__Problem details__
For the records shown below, return an exact copy that excludes the pictures.

Dataset records
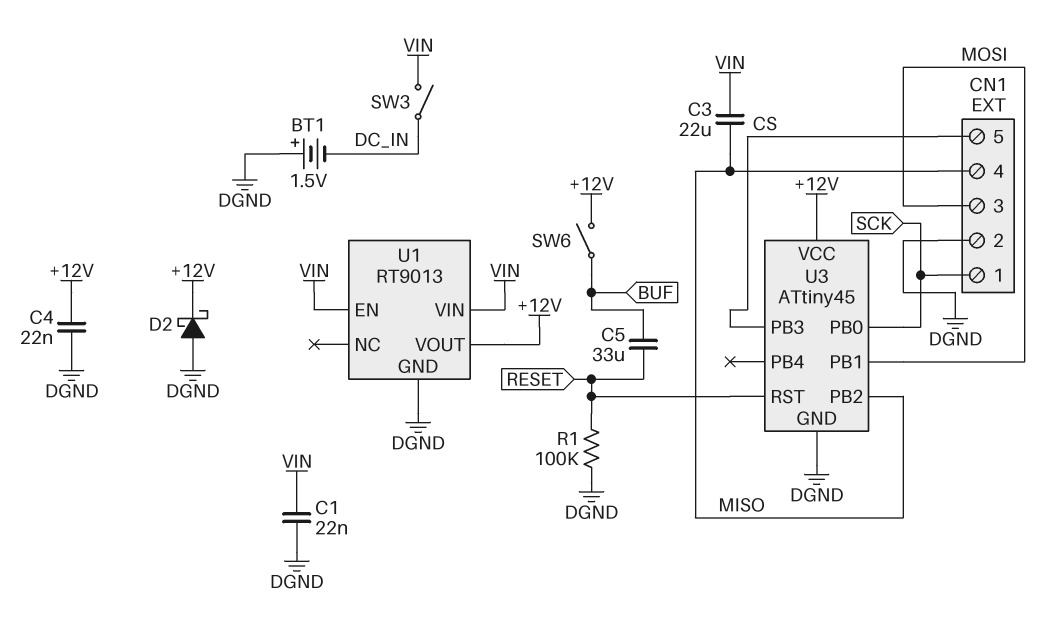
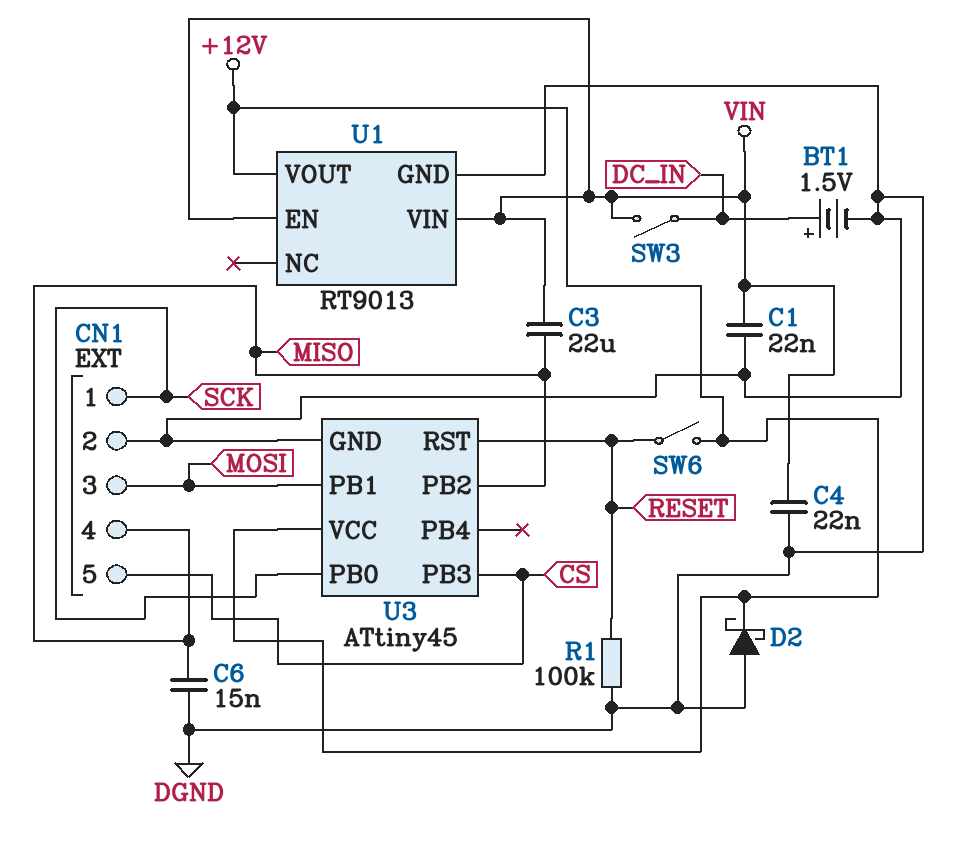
BT1: 1.5V (plus DGND, minus DC_IN) -> 1.5V (plus DC_IN, minus DGND)
C4: 22nF (+12V, DGND) -> 22nF (DGND, VIN)
C5: 33uF (BUF, RESET) -> none
C6: none -> 15nF (DGND, MISO)
SW6: switch (+12V, BUF) -> switch (+12V, RESET)

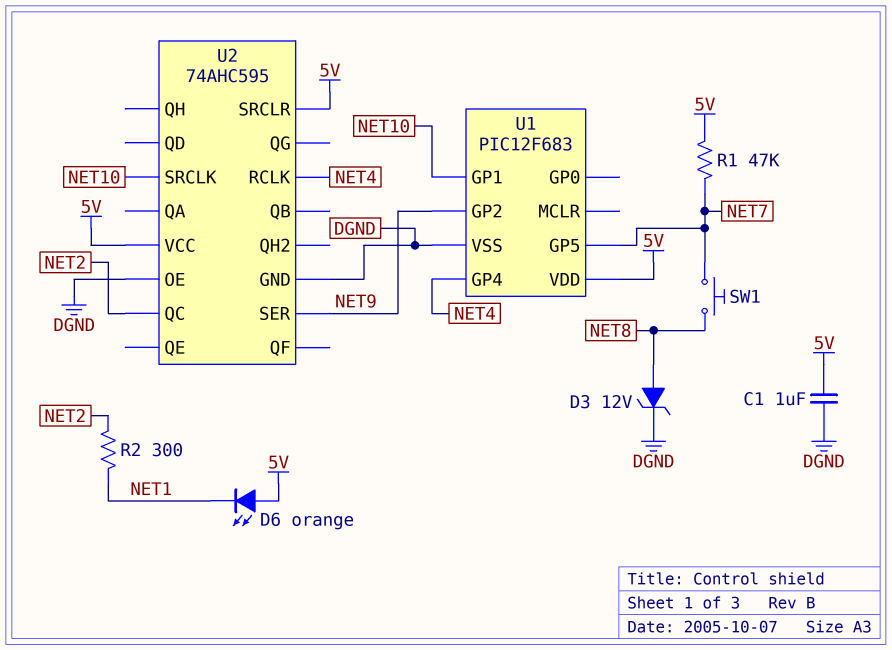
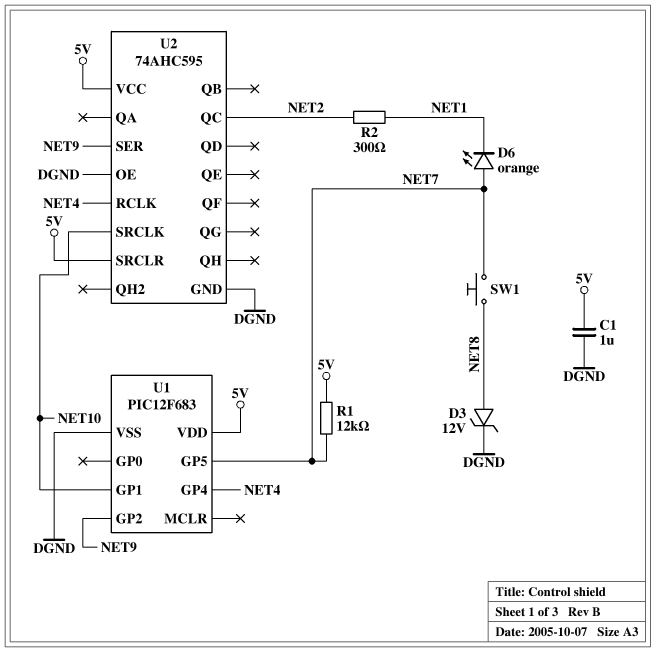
D6: LED orange (A 5V, K NET1) -> LED orange (A NET7, K NET1)
R1: 47k (5V, NET7) -> 12k (5V, NET7)

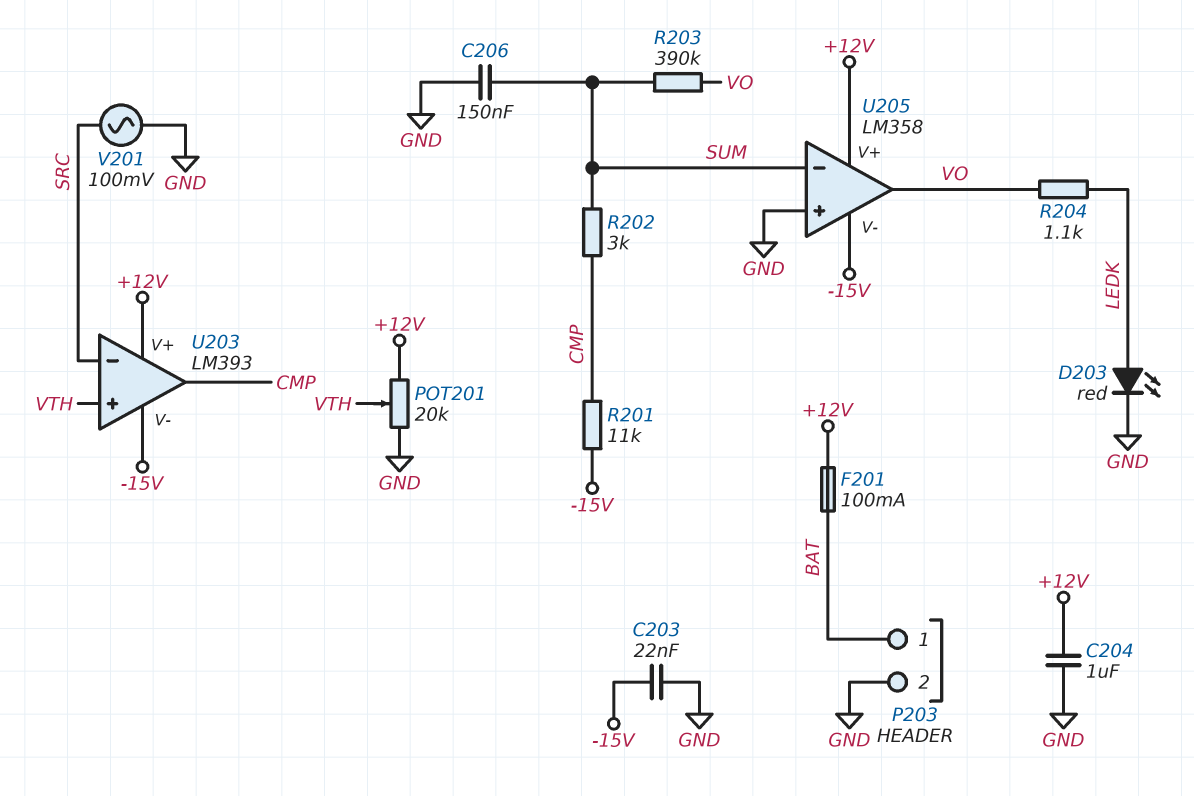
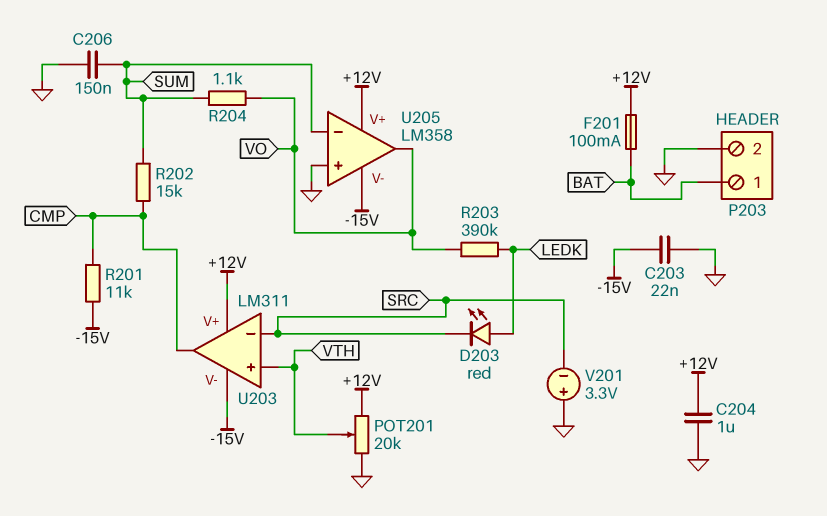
D203: LED red (A LEDK, K GND) -> LED red (A LEDK, K SRC)
R202: 3k (CMP, SUM) -> 15k (CMP, SUM)
R203: 390k (SUM, VO) -> 390k (LEDK, VO)
R204: 1.1k (LEDK, VO) -> 1.1k (SUM, VO)
U203: LM393 -> LM311
V201: AC 100mV (GND, SRC) -> 3.3V (plus GND, minus SRC)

__Exercise output__
BT1: 1.5V (plus DGND, minus DC_IN) -> 1.5V (plus DC_IN, minus DGND)
C4: 22nF (+12V, DGND) -> 22nF (DGND, VIN)
C5: 33uF (BUF, RESET) -> none
C6: none -> 15nF (DGND, MISO)
SW6: switch (+12V, BUF) -> switch (+12V, RESET)

D6: LED orange (A 5V, K NET1) -> LED orange (A NET7, K NET1)
R1: 47k (5V, NET7) -> 12k (5V, NET7)

D203: LED red (A LEDK, K GND) -> LED red (A LEDK, K SRC)
R202: 3k (CMP, SUM) -> 15k (CMP, SUM)
R203: 390k (SUM, VO) -> 390k (LEDK, VO)
R204: 1.1k (LEDK, VO) -> 1.1k (SUM, VO)
U203: LM393 -> LM311
V201: AC 100mV (GND, SRC) -> 3.3V (plus GND, minus SRC)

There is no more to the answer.